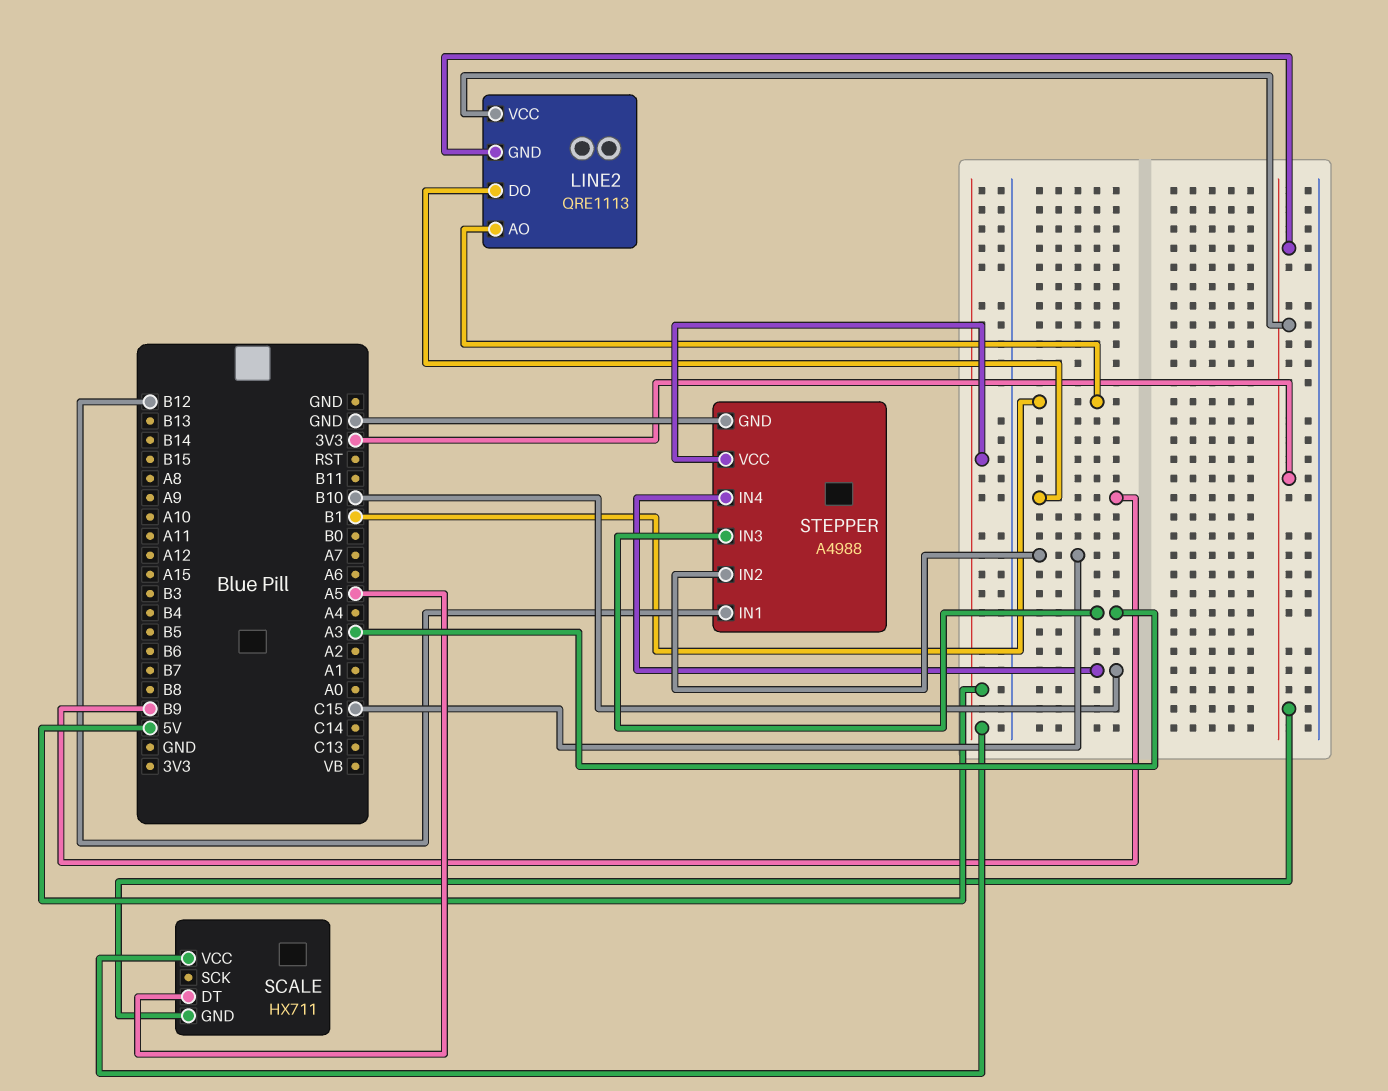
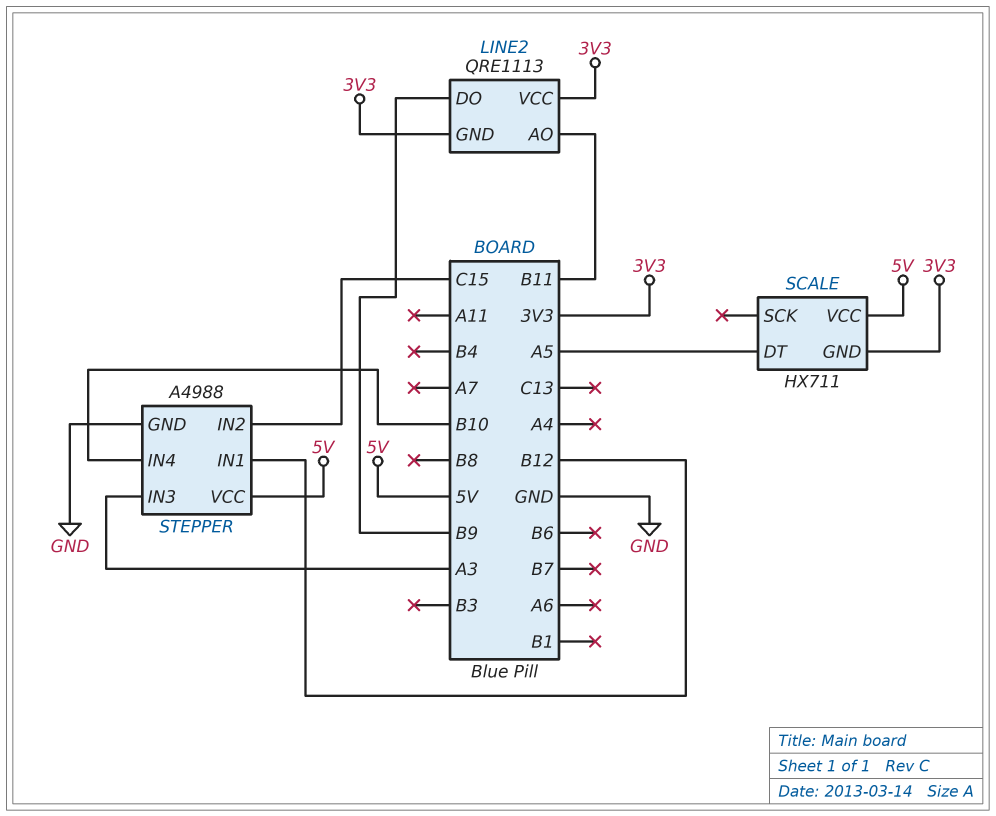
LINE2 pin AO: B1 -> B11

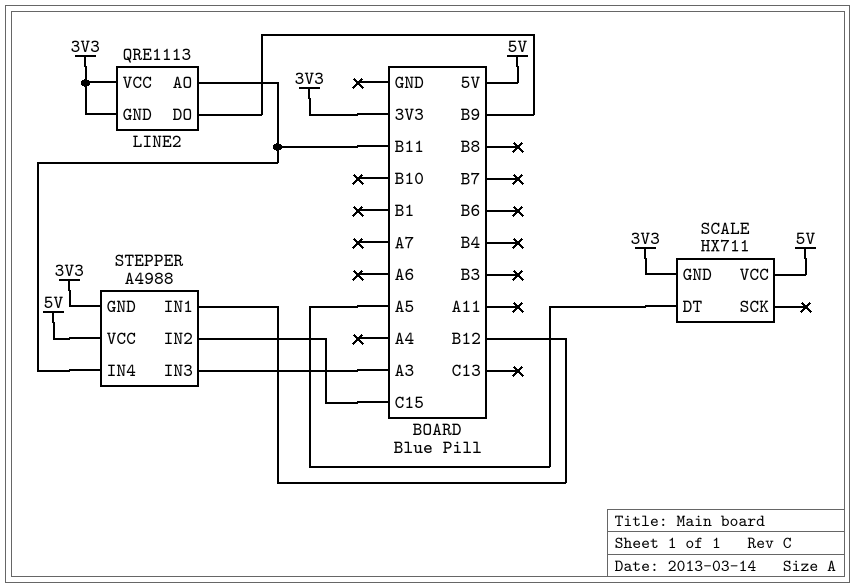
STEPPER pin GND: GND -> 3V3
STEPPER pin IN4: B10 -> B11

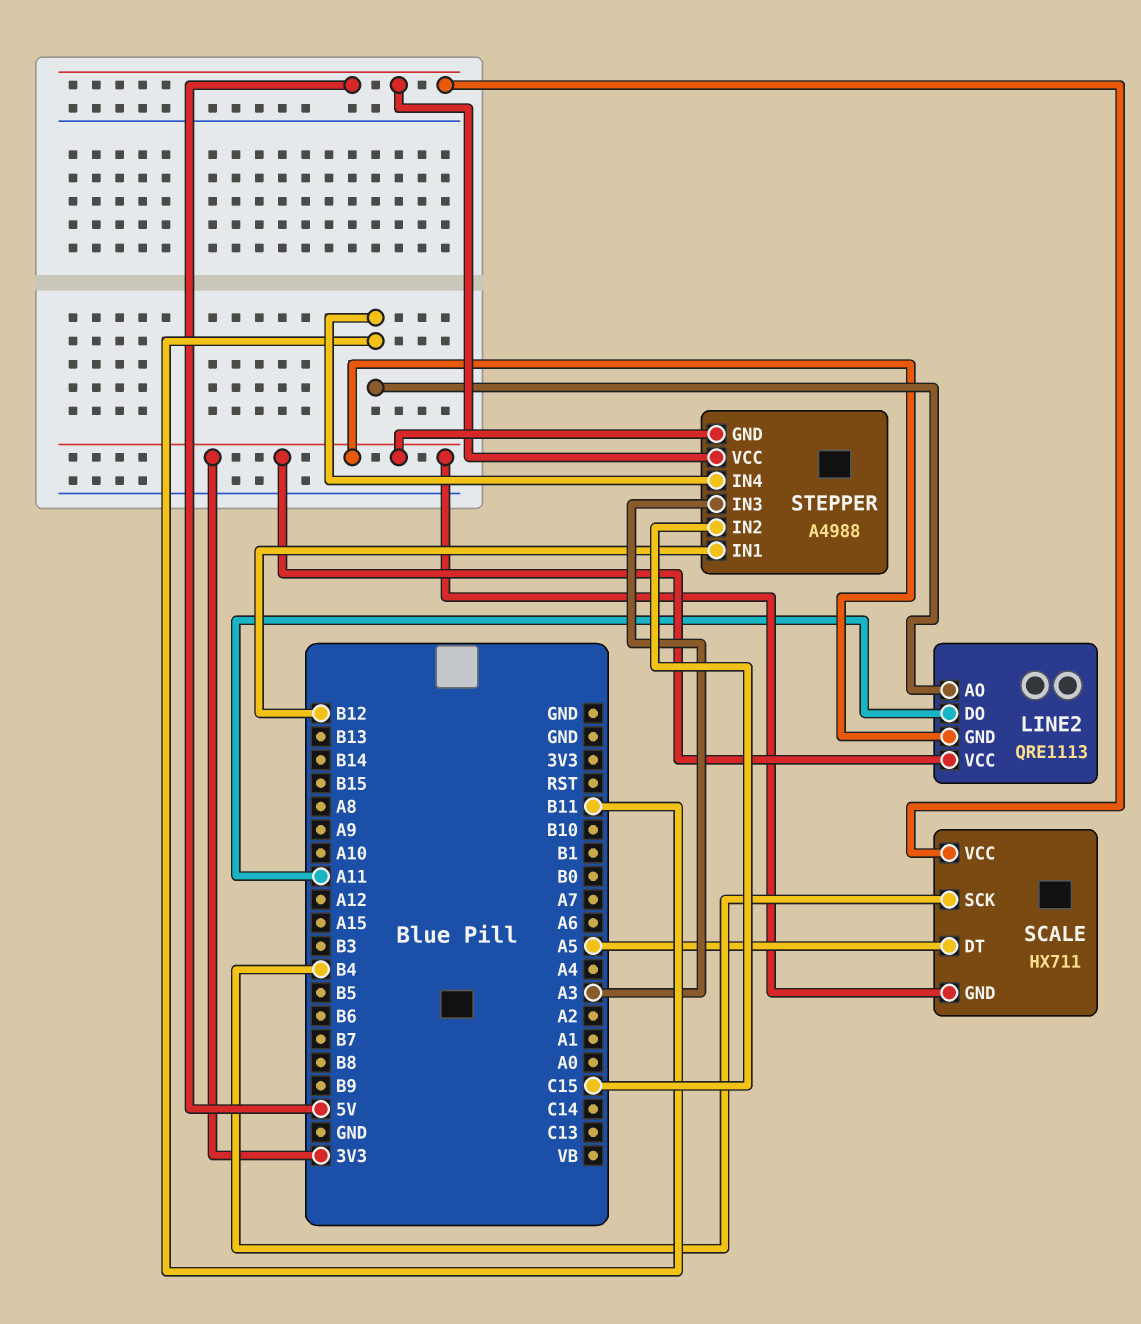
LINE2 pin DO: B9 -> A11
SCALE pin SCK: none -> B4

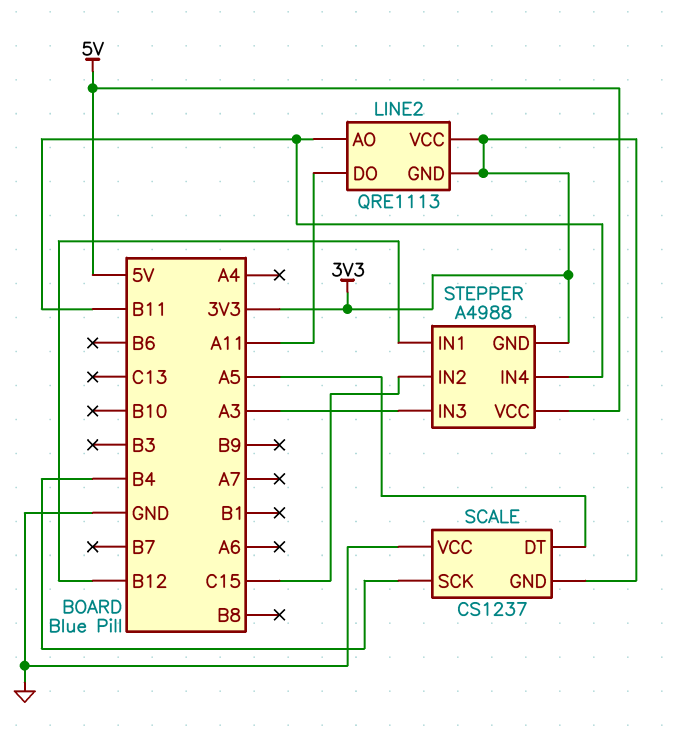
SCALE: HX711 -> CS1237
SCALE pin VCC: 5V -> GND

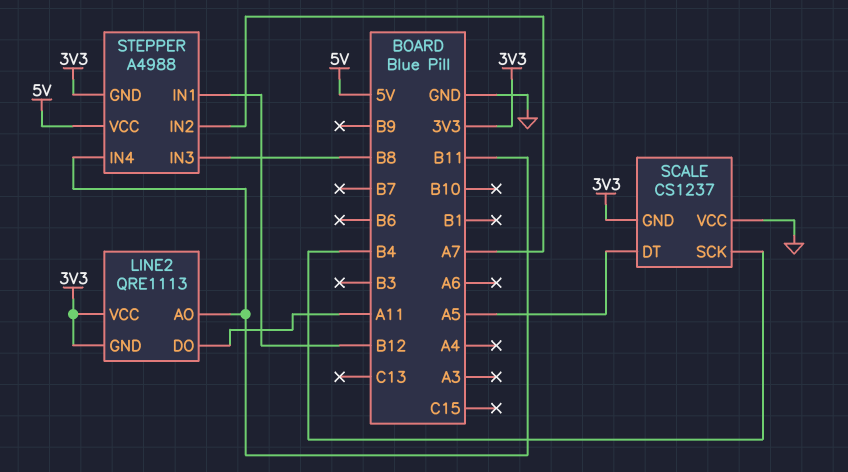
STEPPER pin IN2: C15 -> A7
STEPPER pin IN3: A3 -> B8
==
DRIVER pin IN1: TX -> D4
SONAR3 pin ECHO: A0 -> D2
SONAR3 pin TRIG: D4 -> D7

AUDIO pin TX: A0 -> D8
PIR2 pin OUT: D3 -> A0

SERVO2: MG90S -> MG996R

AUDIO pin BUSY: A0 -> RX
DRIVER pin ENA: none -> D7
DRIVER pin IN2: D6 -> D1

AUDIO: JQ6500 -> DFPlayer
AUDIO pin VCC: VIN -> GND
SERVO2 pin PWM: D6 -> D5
...
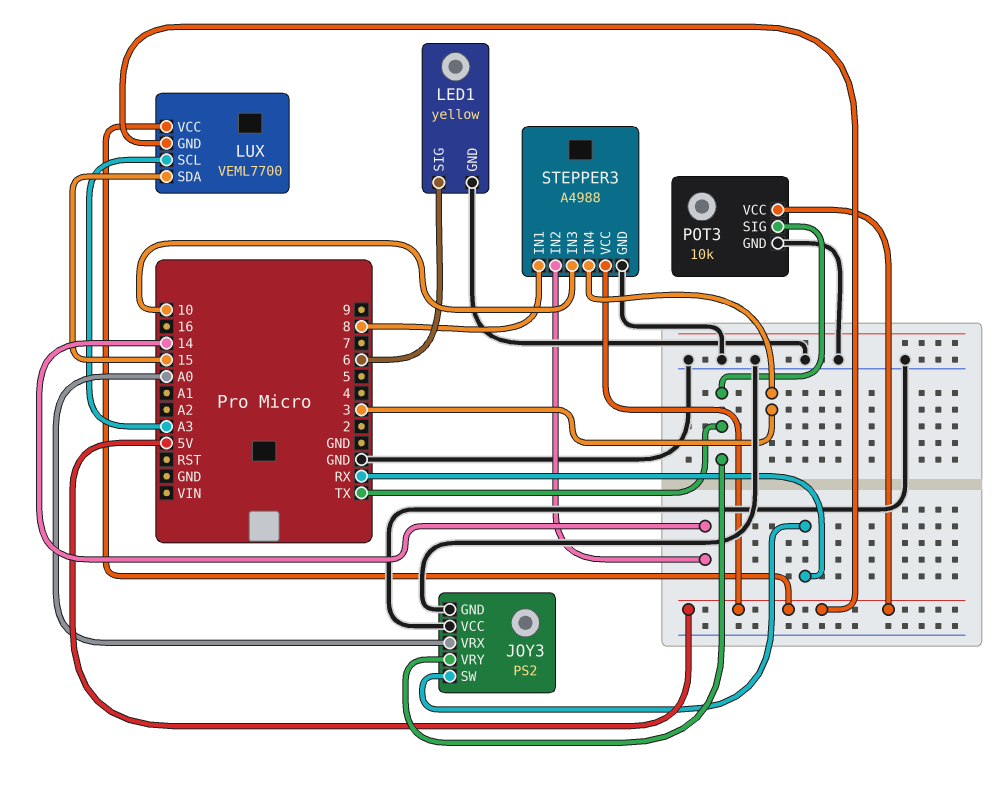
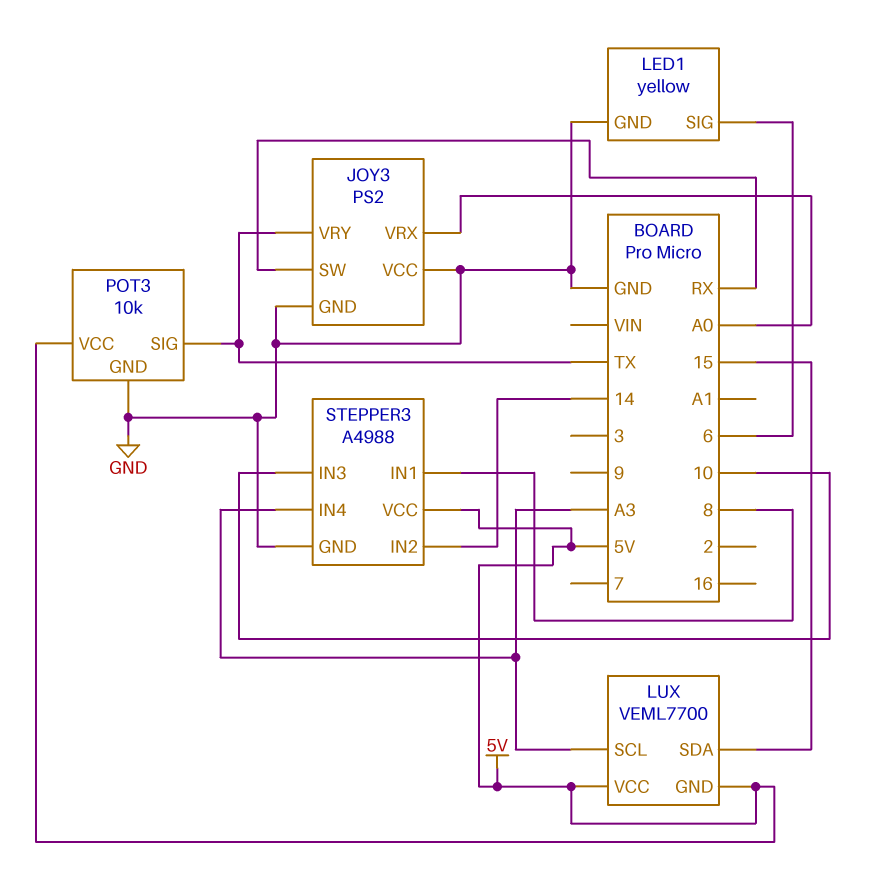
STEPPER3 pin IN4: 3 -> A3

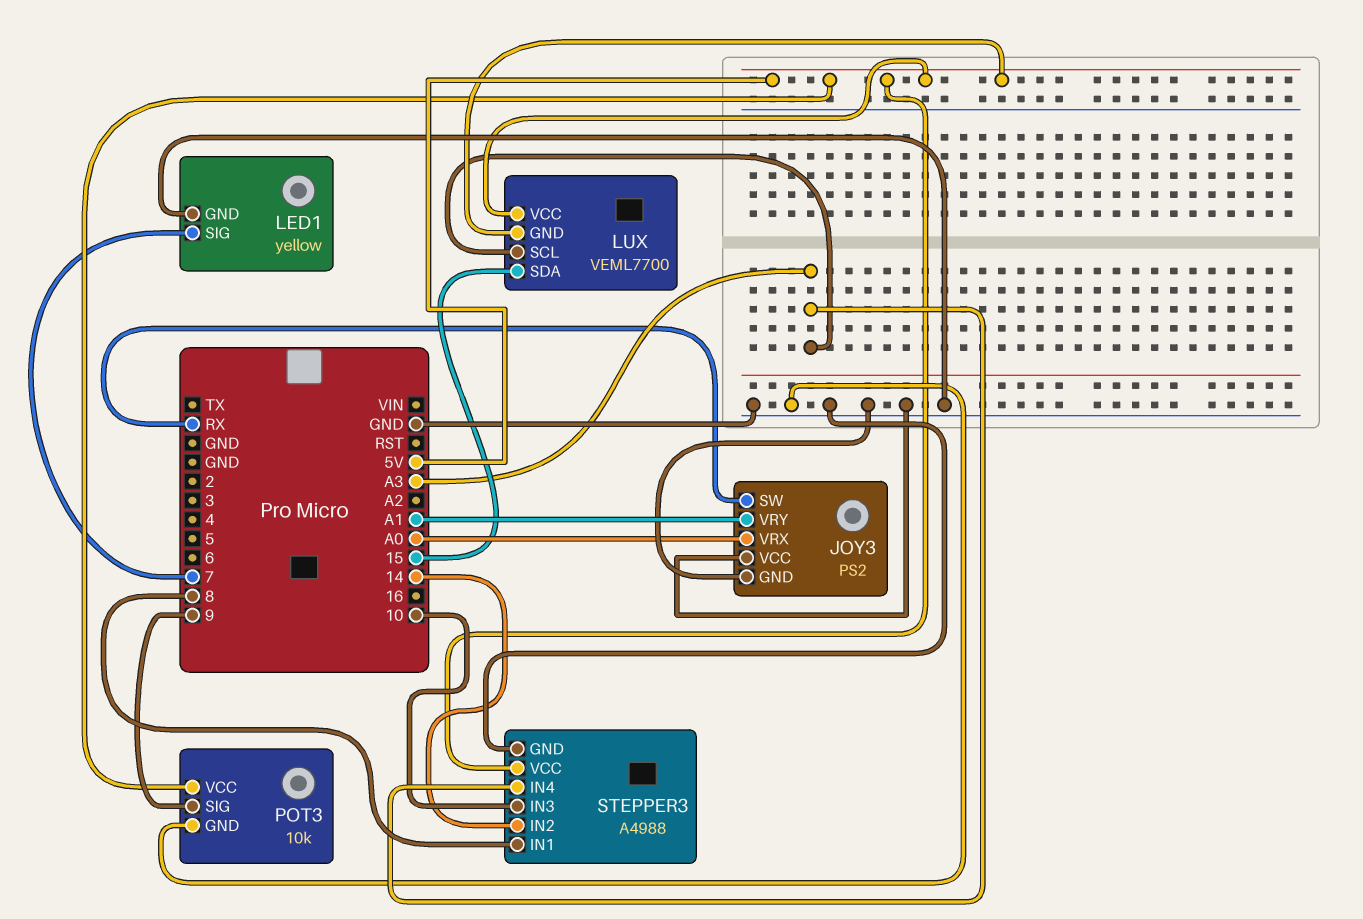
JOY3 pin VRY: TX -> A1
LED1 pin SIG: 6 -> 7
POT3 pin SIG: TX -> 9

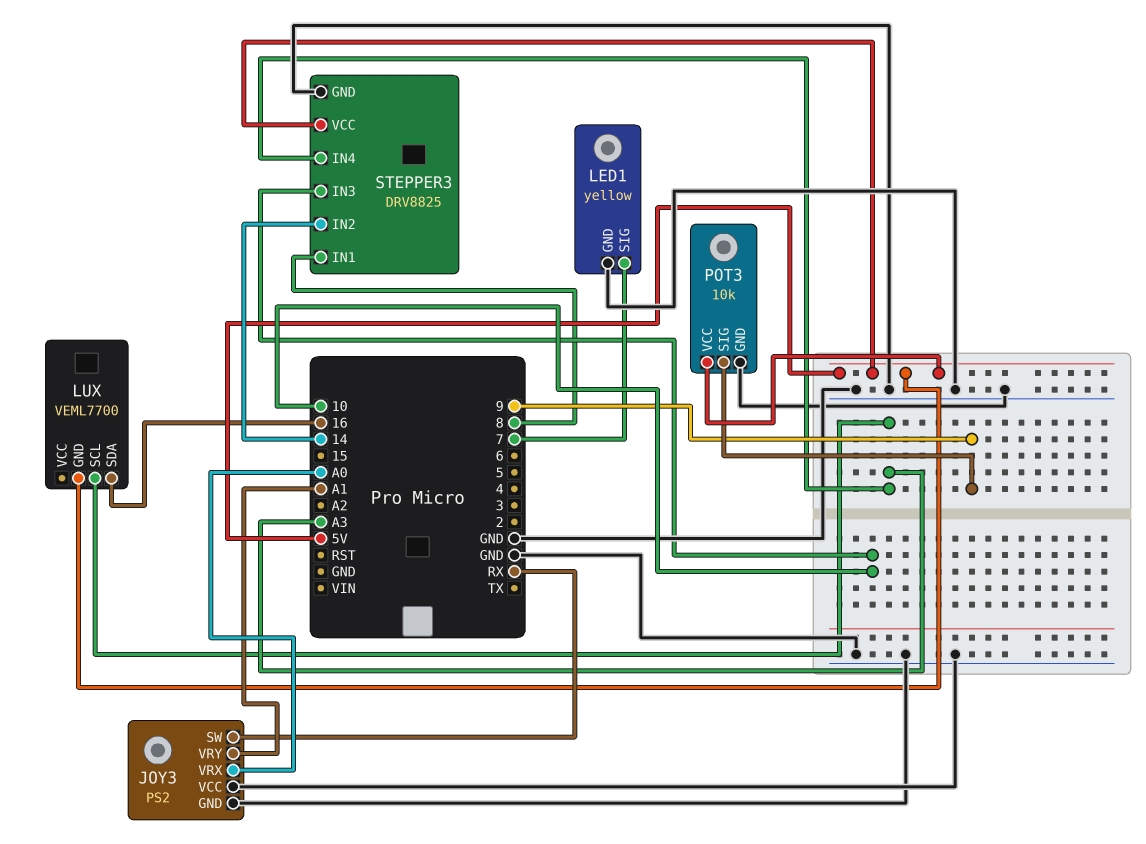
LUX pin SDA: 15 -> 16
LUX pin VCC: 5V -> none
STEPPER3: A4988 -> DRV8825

**Work request:** Look above for the line with "DRIVER pin IN2: D6 -> D1" and the line with "SERVO2 pin PWM: D6 -> D5", and reproduce exactly those two lines plus every line between, nothing more.

**Finished exercise:**
DRIVER pin IN2: D6 -> D1

AUDIO: JQ6500 -> DFPlayer
AUDIO pin VCC: VIN -> GND
SERVO2 pin PWM: D6 -> D5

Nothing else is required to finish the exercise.